Reproduce from the records below, with no pictures, exactly the lines between the one containing "SERVO3 pin PWM: D0 -> D7" and the one containing "SERVO3 pin GND: GND -> none", inclusive.

Records for the task:
——
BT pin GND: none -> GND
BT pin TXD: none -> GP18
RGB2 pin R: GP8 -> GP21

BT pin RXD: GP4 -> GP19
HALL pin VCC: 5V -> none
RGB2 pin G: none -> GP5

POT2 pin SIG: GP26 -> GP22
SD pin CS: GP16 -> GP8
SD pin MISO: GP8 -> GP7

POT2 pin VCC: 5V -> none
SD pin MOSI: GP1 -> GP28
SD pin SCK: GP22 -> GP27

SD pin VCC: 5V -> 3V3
——
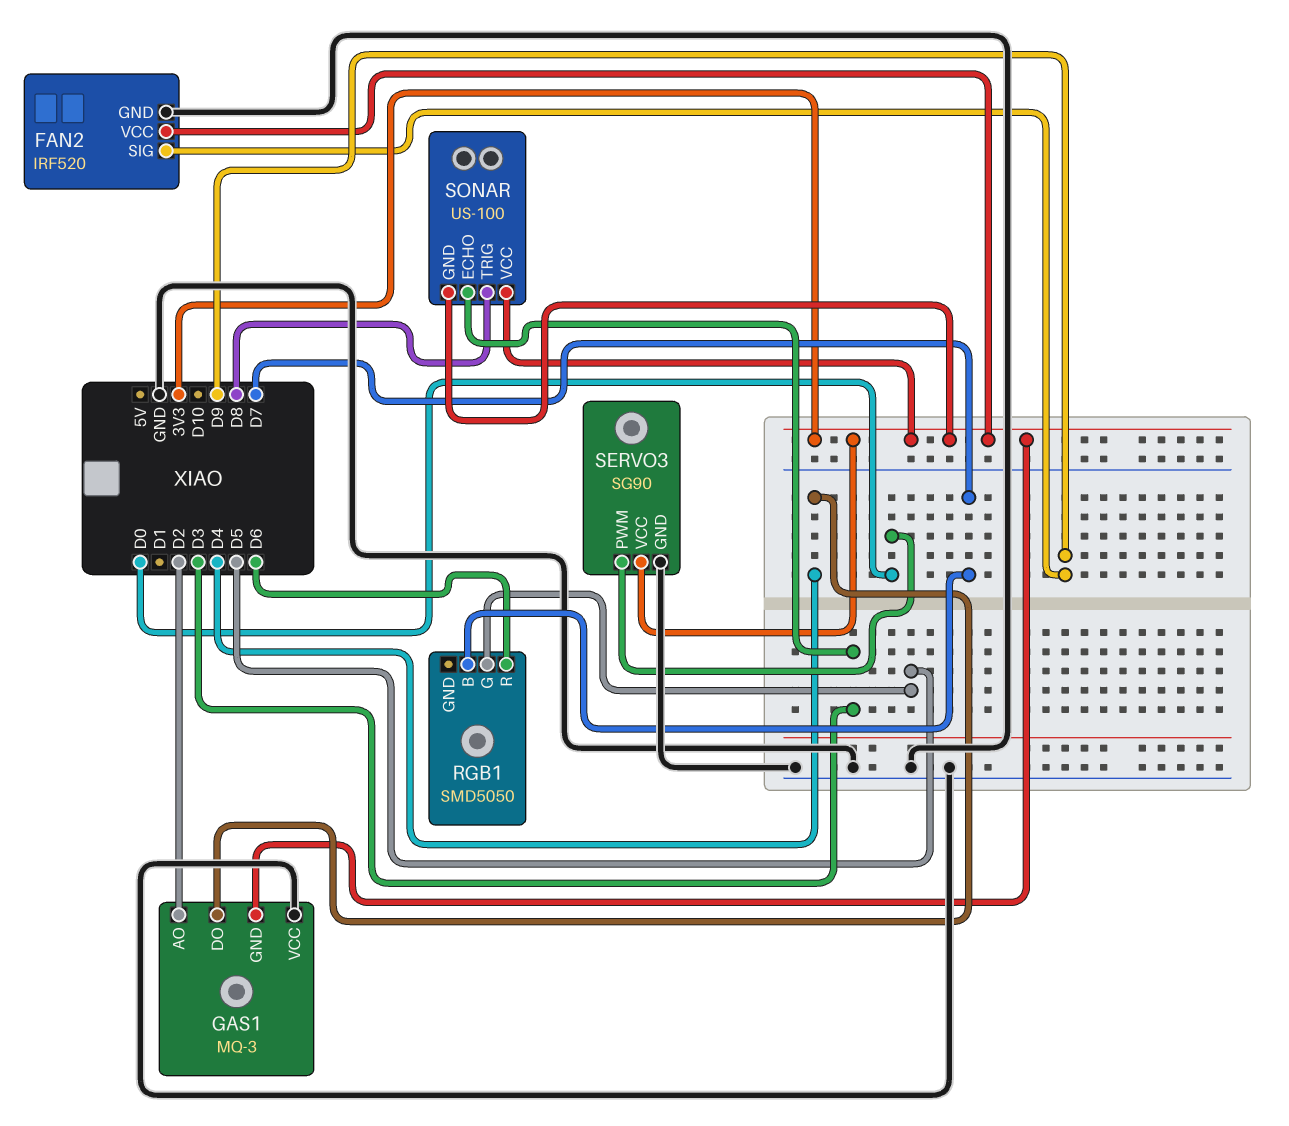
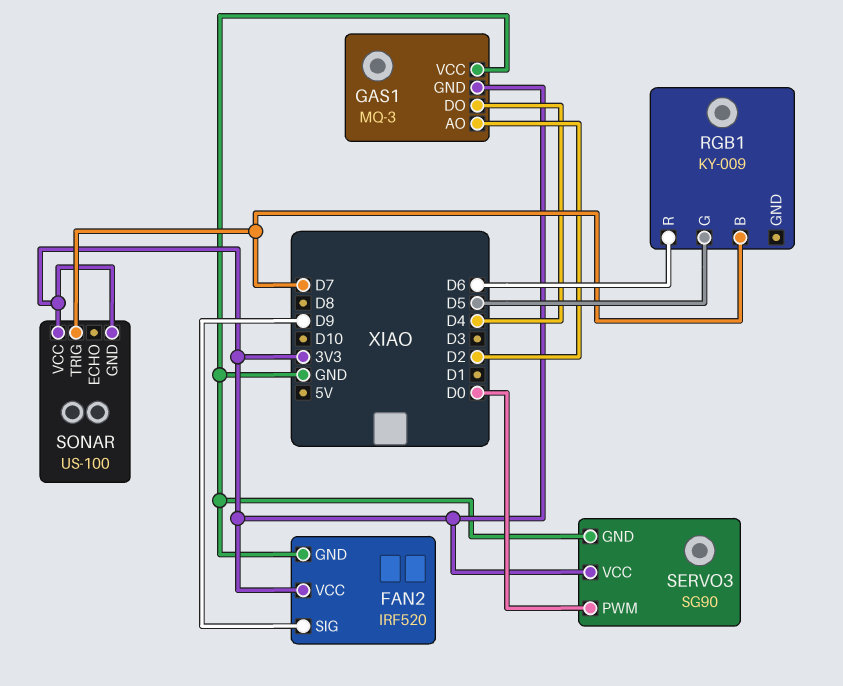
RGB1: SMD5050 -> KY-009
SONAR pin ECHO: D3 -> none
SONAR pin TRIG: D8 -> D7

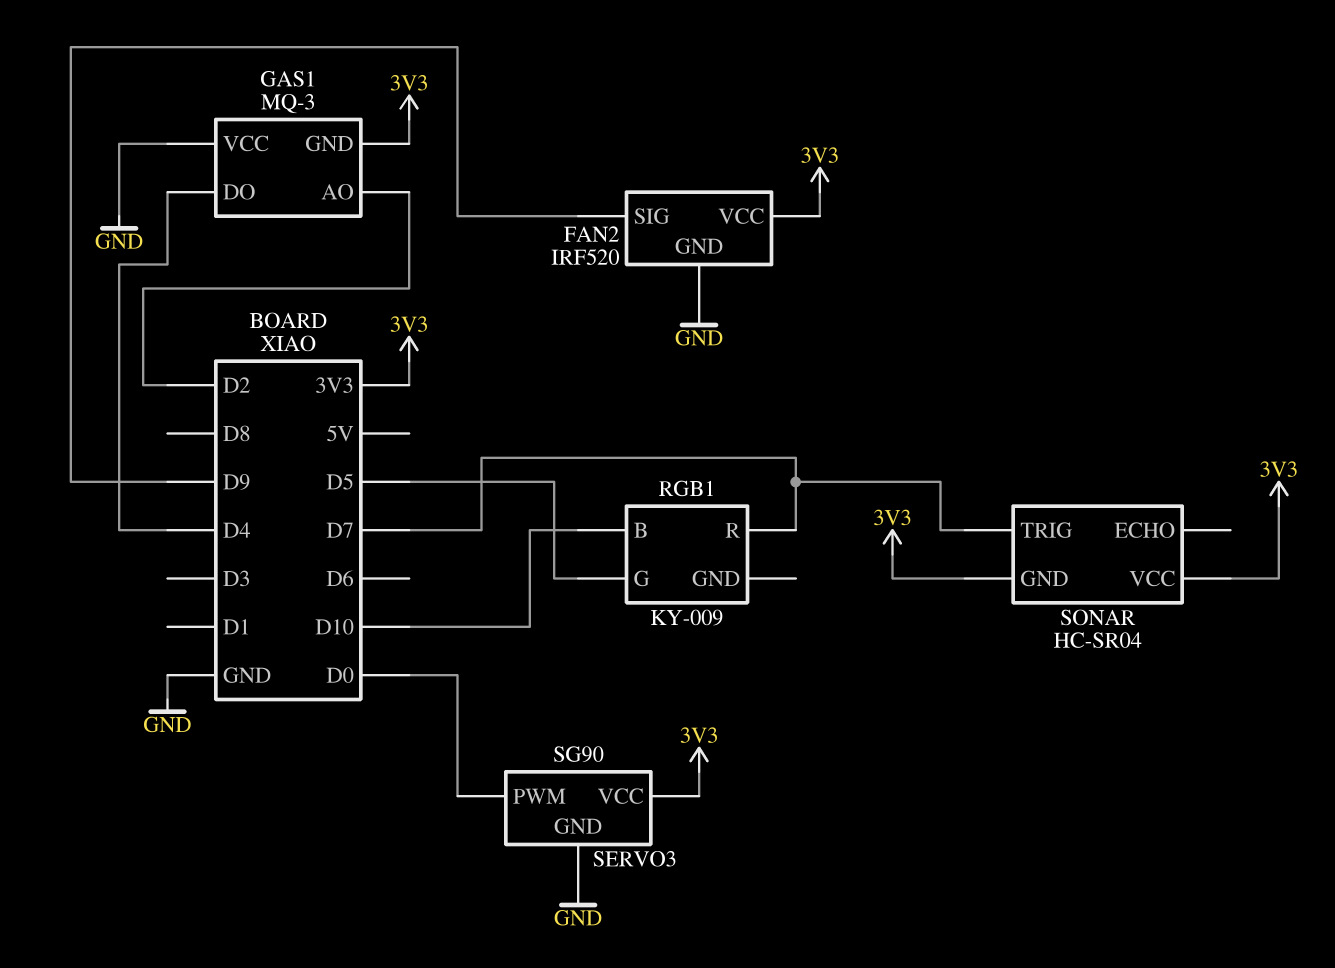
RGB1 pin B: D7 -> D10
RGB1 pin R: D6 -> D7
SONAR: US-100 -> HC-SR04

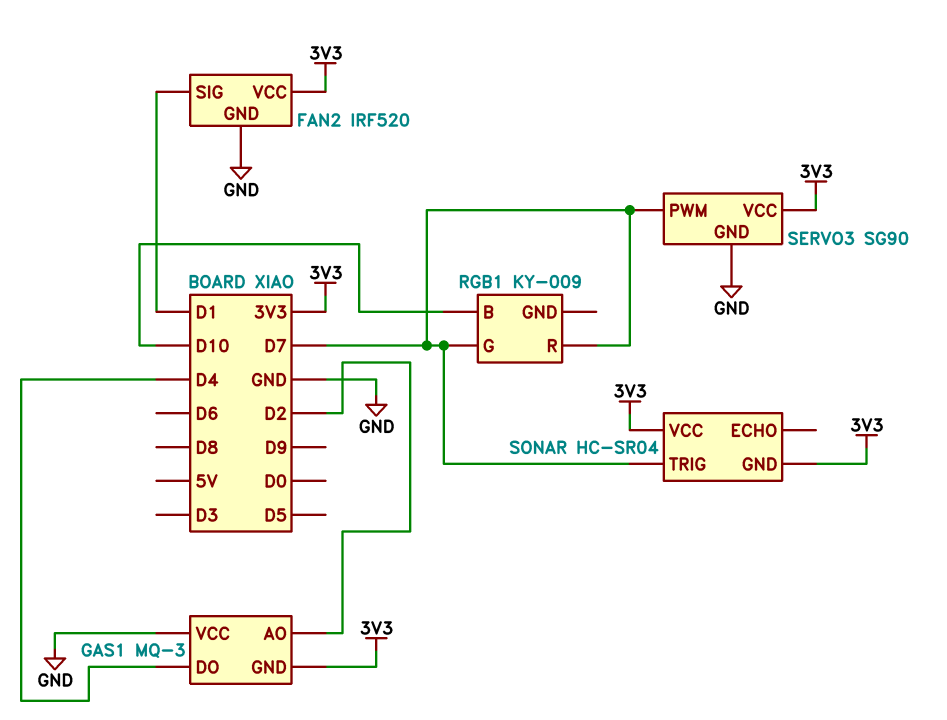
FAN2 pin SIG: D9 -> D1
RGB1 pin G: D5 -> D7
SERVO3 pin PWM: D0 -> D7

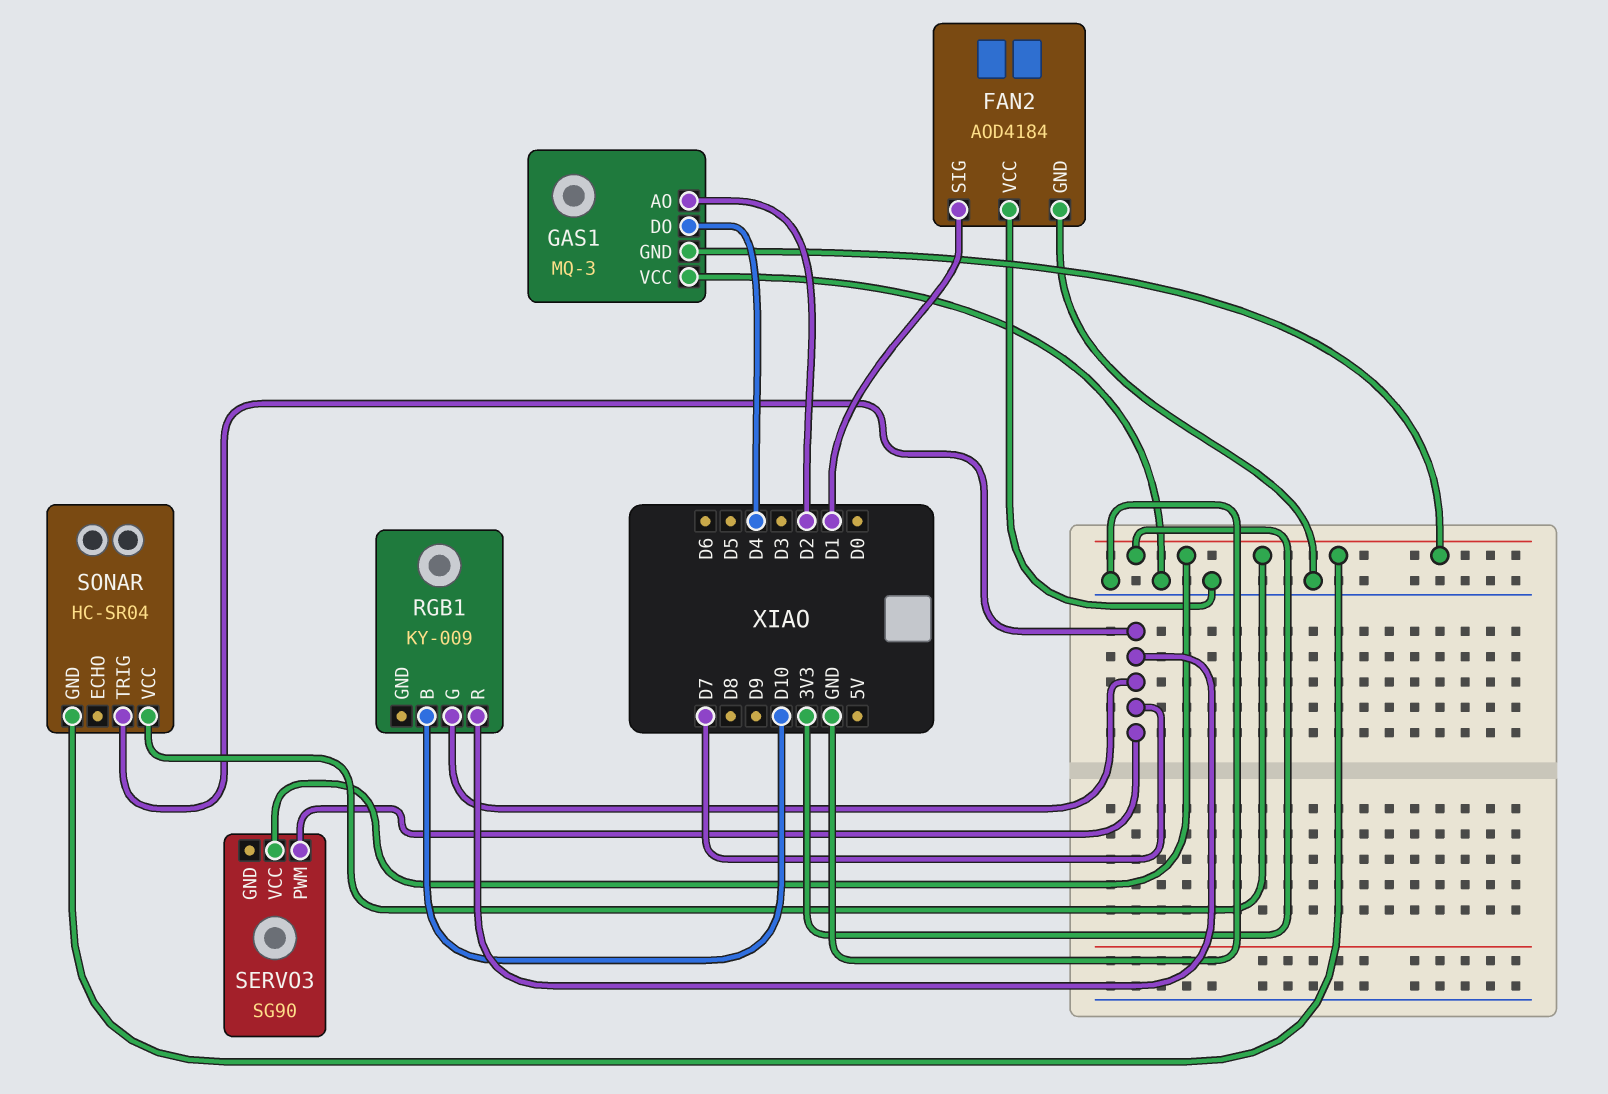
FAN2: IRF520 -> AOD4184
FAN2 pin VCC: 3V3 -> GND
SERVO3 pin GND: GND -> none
——
Answer space:
SERVO3 pin PWM: D0 -> D7

FAN2: IRF520 -> AOD4184
FAN2 pin VCC: 3V3 -> GND
SERVO3 pin GND: GND -> none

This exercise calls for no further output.